• _YOUR INSTRUCTIONS_: Beginning with the line that has "(340, 346) = (345, 238): grey", reproduce each remaining line of the data exactly, down to and including the last.

• _STORED DATA_:
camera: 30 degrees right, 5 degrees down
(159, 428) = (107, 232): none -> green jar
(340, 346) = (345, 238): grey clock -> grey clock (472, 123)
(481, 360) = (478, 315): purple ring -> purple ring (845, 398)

• _SOLUTION TO THE PROBLEM_:
(340, 346) = (345, 238): grey clock -> grey clock (472, 123)
(481, 360) = (478, 315): purple ring -> purple ring (845, 398)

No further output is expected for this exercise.